##### DATA SHOWN
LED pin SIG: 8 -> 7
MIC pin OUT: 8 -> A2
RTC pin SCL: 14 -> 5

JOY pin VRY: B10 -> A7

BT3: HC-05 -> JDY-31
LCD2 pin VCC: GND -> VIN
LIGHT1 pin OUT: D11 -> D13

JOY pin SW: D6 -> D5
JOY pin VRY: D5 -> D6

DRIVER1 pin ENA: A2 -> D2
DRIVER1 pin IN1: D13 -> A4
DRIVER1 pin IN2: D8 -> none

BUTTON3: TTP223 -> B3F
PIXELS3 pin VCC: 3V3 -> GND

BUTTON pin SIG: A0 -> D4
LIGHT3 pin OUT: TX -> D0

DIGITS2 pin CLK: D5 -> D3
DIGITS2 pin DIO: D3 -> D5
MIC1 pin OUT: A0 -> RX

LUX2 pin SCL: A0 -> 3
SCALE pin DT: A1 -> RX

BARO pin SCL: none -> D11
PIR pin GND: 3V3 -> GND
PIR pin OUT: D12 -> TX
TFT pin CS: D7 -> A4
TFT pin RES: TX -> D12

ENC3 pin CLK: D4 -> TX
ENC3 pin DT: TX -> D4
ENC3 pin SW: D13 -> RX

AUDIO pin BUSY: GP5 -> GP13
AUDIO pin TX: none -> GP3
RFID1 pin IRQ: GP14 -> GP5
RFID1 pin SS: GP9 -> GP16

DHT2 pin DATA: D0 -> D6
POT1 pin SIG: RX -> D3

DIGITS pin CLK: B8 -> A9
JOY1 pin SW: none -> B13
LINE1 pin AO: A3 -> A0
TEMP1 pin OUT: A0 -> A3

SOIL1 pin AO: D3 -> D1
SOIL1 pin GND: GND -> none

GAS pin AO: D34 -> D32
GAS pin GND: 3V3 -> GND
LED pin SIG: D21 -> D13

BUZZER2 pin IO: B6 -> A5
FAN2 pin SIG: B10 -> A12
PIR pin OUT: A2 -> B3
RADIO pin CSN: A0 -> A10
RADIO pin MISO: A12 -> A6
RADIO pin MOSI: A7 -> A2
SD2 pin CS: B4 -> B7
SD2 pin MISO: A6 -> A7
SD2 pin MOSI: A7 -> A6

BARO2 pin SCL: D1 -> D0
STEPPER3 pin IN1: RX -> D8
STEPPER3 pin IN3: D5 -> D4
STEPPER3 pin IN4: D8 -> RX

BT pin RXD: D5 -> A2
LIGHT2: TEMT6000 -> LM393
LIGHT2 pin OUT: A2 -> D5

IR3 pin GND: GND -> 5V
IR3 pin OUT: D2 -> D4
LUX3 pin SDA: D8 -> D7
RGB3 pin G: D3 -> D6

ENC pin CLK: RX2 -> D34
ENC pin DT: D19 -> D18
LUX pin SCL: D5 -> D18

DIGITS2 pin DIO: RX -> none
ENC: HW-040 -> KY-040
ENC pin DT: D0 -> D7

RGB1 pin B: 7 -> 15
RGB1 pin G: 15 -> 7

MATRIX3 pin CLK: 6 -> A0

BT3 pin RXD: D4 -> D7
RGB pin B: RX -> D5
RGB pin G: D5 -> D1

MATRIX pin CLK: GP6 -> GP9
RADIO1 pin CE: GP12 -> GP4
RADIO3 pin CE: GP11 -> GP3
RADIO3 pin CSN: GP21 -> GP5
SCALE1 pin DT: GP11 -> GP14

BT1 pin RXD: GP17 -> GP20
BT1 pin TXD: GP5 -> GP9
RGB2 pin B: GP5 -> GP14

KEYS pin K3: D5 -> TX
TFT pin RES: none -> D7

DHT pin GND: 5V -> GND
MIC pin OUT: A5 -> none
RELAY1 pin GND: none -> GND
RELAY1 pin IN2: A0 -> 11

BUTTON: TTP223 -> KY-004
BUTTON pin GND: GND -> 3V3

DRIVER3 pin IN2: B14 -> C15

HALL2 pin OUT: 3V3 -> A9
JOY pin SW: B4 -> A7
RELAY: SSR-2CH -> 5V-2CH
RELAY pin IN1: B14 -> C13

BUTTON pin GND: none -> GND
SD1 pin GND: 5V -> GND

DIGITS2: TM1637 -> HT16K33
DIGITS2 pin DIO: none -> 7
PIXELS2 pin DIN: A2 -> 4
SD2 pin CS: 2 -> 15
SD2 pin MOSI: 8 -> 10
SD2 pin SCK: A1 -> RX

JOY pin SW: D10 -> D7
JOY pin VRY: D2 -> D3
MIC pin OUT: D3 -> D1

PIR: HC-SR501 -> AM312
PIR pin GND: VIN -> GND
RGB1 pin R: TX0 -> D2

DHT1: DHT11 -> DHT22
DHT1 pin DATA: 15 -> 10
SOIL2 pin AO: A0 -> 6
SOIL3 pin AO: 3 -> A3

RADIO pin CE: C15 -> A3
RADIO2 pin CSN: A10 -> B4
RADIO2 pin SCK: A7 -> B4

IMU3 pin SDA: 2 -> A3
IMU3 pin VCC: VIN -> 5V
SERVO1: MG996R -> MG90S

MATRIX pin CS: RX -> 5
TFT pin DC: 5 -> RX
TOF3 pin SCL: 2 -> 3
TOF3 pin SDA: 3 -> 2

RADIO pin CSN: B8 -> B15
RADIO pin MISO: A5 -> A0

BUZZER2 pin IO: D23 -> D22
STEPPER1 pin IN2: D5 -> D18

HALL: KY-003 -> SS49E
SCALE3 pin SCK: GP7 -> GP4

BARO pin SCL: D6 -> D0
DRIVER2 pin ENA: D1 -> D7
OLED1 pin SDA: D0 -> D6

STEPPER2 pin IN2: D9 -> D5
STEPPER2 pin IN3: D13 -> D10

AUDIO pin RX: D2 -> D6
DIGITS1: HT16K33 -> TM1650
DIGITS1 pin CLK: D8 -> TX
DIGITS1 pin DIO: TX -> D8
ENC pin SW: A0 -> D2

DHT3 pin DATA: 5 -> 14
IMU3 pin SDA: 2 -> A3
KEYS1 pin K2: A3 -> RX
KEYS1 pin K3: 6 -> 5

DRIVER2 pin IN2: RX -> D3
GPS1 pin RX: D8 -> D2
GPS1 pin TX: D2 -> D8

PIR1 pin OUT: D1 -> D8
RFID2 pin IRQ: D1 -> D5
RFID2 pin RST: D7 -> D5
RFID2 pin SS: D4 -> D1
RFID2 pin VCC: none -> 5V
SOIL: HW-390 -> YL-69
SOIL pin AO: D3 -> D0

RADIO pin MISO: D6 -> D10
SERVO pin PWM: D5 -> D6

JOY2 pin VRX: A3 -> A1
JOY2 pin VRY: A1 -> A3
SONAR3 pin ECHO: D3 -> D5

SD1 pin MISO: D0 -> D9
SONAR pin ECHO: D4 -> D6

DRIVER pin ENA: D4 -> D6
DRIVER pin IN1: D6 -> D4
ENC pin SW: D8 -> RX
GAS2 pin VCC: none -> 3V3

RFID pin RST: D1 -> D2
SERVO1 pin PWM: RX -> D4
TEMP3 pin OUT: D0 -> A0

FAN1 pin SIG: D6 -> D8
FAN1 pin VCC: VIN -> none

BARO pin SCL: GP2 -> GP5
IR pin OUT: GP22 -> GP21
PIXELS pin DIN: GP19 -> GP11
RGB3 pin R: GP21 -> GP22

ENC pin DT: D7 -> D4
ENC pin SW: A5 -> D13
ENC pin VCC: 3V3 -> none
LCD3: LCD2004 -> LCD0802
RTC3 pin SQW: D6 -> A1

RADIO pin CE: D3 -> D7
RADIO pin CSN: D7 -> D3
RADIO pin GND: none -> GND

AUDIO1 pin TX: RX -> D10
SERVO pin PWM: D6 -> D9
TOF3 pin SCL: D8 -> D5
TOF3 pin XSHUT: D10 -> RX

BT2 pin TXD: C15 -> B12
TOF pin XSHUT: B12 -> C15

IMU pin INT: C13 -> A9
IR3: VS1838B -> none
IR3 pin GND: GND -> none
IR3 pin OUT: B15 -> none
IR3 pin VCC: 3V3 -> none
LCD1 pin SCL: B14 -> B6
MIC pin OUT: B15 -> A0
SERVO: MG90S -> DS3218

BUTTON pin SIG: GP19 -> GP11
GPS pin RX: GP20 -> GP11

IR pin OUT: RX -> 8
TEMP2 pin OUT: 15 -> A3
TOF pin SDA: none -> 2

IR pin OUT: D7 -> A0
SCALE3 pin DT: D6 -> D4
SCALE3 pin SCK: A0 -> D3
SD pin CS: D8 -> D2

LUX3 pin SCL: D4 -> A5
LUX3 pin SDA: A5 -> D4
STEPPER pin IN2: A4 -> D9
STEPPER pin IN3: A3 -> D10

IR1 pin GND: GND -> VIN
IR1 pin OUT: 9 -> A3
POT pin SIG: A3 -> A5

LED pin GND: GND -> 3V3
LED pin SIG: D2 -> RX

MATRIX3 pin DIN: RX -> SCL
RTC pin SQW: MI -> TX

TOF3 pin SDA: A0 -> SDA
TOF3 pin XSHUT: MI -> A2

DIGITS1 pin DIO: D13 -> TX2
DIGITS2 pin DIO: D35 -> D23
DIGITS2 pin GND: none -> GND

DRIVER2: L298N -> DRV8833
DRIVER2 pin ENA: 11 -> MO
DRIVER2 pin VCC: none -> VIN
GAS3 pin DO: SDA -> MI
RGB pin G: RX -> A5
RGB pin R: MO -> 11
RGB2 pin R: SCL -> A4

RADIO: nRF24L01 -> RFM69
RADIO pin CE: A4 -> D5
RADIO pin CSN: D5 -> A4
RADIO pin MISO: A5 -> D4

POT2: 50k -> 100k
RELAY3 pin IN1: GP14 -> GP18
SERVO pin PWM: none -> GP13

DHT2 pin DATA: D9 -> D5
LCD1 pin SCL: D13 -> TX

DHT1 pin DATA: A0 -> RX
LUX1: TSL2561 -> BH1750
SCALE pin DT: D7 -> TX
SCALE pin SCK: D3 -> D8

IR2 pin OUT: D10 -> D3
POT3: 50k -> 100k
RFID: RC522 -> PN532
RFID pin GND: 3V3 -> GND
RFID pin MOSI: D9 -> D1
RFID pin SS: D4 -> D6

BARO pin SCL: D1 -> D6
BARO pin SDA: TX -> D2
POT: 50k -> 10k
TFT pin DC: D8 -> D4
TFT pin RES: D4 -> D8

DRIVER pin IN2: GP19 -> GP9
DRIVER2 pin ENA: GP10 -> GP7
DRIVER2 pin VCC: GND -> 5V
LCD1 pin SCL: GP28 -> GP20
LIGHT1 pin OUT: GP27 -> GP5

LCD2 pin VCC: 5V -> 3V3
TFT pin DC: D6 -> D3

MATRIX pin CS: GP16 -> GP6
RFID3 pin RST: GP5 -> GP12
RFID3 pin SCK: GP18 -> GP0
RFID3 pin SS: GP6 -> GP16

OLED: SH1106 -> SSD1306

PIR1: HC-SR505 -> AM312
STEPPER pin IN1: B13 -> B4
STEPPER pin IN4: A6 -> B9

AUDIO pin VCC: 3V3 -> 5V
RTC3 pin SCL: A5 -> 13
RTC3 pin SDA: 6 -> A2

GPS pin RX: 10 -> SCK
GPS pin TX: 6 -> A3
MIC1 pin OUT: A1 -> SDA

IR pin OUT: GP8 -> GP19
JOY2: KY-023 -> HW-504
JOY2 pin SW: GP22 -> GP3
##########
** ASSIGNMENT **
Beginning with the top line of the data above, output every line exactly until the one that contains "ENC3 pin SW: D13 -> RX", and include that one too.

** OUTPUT BELOW **
LED pin SIG: 8 -> 7
MIC pin OUT: 8 -> A2
RTC pin SCL: 14 -> 5

JOY pin VRY: B10 -> A7

BT3: HC-05 -> JDY-31
LCD2 pin VCC: GND -> VIN
LIGHT1 pin OUT: D11 -> D13

JOY pin SW: D6 -> D5
JOY pin VRY: D5 -> D6

DRIVER1 pin ENA: A2 -> D2
DRIVER1 pin IN1: D13 -> A4
DRIVER1 pin IN2: D8 -> none

BUTTON3: TTP223 -> B3F
PIXELS3 pin VCC: 3V3 -> GND

BUTTON pin SIG: A0 -> D4
LIGHT3 pin OUT: TX -> D0

DIGITS2 pin CLK: D5 -> D3
DIGITS2 pin DIO: D3 -> D5
MIC1 pin OUT: A0 -> RX

LUX2 pin SCL: A0 -> 3
SCALE pin DT: A1 -> RX

BARO pin SCL: none -> D11
PIR pin GND: 3V3 -> GND
PIR pin OUT: D12 -> TX
TFT pin CS: D7 -> A4
TFT pin RES: TX -> D12

ENC3 pin CLK: D4 -> TX
ENC3 pin DT: TX -> D4
ENC3 pin SW: D13 -> RX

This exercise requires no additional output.